BEGIN Records supplied

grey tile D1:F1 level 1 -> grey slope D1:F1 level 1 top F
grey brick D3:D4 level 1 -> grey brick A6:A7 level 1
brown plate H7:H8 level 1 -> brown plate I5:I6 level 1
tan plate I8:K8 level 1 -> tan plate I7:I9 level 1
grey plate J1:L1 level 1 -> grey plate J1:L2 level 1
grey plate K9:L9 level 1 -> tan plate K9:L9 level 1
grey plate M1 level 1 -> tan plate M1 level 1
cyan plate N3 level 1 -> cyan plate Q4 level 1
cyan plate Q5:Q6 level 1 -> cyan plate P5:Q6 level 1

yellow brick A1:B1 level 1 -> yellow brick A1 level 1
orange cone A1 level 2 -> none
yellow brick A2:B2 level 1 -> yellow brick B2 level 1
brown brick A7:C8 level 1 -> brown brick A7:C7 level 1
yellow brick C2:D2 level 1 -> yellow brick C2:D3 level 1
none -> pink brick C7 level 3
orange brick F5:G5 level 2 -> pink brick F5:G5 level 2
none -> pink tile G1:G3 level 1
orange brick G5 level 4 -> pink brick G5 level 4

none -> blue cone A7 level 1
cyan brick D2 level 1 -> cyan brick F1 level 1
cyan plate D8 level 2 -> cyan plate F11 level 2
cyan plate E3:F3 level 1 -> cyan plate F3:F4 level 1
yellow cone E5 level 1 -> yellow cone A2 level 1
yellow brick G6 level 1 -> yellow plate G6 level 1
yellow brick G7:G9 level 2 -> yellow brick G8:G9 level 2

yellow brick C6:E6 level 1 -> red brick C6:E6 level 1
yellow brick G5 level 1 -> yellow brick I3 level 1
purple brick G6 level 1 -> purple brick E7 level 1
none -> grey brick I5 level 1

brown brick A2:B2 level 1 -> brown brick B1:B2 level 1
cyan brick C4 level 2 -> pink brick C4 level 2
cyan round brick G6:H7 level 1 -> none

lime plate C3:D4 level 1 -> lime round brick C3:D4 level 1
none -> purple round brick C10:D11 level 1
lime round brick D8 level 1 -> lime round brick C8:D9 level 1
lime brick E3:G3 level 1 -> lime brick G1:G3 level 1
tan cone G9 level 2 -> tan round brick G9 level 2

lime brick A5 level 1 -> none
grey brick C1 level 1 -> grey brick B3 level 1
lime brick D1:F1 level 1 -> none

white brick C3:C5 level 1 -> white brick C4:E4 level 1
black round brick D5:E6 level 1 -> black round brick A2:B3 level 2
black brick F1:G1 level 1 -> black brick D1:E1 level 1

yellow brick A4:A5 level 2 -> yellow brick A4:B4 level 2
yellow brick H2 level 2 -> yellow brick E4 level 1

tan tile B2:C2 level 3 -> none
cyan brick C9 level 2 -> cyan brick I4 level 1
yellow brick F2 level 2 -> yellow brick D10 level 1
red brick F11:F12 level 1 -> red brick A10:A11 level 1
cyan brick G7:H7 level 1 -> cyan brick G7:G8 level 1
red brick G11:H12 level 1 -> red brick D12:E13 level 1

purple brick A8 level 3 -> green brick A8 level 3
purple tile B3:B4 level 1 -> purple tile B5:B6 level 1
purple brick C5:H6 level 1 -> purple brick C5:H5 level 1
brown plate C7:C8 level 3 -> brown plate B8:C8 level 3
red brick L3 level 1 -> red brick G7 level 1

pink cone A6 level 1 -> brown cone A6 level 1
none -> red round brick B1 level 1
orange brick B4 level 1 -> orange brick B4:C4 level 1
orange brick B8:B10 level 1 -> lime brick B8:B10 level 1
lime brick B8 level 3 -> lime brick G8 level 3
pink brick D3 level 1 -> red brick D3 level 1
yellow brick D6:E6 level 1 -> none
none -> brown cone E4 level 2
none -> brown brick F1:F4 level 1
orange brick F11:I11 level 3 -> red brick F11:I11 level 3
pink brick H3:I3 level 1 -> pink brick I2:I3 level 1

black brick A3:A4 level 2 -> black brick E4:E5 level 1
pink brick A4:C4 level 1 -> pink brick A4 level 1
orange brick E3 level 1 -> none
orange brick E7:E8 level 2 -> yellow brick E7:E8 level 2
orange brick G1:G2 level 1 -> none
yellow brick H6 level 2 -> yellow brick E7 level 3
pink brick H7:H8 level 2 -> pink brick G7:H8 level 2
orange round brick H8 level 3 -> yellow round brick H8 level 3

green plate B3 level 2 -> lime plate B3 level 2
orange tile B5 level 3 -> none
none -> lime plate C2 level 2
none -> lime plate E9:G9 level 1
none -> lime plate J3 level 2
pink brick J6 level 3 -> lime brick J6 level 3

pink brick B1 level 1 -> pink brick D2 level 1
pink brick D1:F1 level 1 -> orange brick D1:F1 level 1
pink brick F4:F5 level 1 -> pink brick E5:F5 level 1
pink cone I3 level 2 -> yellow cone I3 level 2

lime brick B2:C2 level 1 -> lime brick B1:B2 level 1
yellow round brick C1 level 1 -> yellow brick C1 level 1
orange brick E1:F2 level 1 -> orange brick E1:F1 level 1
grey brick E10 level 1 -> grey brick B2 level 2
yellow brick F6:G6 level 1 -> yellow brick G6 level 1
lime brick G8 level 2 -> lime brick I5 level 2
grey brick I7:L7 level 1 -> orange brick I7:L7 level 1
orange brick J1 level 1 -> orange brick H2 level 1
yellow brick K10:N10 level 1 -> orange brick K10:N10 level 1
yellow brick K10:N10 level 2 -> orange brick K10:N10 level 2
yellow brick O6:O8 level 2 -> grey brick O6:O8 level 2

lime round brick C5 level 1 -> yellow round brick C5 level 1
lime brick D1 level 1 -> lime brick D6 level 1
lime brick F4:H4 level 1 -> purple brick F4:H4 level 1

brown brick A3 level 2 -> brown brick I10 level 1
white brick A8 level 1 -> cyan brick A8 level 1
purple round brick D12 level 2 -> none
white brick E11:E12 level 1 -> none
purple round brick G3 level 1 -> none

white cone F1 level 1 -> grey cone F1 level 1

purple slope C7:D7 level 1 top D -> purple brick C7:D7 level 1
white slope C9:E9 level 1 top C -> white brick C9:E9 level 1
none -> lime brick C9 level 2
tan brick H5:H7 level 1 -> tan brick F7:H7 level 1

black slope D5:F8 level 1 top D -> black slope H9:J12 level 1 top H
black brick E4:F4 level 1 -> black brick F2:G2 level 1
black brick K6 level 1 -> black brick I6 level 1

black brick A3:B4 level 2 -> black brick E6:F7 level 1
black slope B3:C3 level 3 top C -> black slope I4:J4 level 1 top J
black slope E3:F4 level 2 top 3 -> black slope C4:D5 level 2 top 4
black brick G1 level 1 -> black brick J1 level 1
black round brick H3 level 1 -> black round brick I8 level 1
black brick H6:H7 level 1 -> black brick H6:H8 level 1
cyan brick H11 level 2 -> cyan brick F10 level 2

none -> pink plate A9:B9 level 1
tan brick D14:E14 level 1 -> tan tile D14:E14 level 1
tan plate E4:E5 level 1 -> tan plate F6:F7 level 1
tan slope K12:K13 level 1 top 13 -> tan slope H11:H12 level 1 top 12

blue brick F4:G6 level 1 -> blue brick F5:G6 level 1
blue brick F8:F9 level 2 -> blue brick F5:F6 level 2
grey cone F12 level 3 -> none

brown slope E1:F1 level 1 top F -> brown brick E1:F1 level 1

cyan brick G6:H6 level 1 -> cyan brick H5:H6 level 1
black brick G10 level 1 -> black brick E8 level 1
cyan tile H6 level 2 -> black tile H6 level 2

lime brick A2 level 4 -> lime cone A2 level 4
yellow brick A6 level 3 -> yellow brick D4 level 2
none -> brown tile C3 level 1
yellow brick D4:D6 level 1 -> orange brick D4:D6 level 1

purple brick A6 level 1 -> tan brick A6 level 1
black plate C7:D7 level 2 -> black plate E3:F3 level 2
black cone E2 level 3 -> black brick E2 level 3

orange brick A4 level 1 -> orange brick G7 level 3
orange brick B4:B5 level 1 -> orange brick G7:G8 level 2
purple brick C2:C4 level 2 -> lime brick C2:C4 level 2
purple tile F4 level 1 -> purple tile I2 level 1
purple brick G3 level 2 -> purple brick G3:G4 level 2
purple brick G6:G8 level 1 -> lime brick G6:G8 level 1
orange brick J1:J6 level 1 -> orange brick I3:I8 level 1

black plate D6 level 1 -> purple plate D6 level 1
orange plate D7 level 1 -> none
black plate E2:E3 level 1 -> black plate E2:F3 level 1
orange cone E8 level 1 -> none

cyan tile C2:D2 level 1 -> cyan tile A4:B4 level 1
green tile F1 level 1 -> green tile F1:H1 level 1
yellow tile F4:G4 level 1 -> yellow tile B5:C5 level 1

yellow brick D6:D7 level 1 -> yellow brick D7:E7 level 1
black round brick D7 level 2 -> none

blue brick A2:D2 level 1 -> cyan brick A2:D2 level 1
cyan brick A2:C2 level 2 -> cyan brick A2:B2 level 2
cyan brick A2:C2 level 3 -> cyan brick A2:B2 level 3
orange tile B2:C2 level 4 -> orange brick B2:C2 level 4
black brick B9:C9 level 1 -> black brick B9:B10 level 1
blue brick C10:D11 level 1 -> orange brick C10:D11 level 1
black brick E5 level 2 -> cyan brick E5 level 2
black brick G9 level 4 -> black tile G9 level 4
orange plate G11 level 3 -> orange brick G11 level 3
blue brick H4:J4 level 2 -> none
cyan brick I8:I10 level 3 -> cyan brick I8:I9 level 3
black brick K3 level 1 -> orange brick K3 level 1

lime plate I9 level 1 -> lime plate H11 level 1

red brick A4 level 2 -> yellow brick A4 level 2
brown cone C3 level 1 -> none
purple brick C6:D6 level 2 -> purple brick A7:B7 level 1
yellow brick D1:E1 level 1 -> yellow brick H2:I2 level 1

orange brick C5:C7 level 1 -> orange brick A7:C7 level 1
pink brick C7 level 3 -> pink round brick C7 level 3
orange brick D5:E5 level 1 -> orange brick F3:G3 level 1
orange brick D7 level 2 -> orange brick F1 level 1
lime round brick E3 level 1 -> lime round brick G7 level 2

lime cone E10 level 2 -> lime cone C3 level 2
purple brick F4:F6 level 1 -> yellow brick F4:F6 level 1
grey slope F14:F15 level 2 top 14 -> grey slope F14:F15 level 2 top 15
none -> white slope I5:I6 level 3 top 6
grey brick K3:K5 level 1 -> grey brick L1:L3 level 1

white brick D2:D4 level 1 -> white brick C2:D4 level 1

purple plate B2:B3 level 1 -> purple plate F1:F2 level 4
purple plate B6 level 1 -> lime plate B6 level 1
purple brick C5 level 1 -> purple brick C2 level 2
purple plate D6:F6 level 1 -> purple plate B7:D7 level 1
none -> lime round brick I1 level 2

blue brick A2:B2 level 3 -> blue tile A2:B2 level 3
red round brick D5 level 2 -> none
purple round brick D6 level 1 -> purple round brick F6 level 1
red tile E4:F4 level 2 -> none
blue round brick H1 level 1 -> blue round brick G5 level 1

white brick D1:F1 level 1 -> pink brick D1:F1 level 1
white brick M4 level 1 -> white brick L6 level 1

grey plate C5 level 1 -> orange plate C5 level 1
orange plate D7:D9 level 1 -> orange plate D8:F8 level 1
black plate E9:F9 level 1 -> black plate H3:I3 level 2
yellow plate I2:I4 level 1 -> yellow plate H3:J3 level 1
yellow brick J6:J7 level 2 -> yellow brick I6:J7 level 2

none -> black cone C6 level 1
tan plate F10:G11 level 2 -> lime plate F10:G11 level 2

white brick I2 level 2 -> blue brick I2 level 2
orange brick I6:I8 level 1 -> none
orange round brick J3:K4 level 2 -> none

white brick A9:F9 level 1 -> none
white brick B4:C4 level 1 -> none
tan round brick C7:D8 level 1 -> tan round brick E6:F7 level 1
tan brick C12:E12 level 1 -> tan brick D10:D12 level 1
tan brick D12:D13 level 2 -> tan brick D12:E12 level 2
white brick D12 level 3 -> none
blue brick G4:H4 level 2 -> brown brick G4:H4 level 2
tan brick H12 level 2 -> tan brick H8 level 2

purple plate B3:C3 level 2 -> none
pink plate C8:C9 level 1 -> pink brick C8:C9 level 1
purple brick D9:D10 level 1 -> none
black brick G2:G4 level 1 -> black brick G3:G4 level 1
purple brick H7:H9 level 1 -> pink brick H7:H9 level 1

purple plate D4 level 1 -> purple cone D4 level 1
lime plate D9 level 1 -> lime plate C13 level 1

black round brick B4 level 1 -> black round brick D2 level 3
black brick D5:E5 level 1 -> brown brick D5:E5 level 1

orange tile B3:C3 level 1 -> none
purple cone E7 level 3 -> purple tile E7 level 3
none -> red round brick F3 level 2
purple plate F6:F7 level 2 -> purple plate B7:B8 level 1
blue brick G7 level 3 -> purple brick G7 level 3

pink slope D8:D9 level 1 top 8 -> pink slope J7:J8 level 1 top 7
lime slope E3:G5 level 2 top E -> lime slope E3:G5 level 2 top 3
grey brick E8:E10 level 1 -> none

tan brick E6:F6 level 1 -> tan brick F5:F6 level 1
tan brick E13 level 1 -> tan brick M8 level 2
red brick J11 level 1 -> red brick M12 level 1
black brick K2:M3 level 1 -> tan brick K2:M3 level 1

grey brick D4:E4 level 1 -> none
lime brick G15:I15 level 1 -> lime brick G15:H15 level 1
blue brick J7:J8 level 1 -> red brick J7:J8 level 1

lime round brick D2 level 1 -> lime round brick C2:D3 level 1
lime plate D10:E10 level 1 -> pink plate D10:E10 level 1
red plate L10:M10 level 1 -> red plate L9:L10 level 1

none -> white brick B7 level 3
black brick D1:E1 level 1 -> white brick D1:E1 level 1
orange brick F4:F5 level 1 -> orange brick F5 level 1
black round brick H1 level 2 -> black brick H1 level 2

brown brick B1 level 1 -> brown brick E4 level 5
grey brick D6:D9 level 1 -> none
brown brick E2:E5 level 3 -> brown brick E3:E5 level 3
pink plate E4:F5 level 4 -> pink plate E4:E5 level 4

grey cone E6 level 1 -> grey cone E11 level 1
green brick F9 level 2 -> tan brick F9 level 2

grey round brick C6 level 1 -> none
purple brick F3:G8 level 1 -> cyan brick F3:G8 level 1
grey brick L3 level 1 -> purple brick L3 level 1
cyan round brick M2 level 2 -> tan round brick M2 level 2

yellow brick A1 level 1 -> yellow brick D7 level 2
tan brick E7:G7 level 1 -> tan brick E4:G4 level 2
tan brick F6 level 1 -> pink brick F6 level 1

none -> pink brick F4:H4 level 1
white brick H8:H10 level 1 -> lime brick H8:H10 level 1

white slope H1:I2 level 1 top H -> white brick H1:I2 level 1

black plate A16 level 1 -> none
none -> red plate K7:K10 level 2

END Records supplied

* _The problem_: Copy out the listing above, line by line and exactly, from its first line to the line holding "grey plate J1:L1", inclusive.

* _Answer_:
grey tile D1:F1 level 1 -> grey slope D1:F1 level 1 top F
grey brick D3:D4 level 1 -> grey brick A6:A7 level 1
brown plate H7:H8 level 1 -> brown plate I5:I6 level 1
tan plate I8:K8 level 1 -> tan plate I7:I9 level 1
grey plate J1:L1 level 1 -> grey plate J1:L2 level 1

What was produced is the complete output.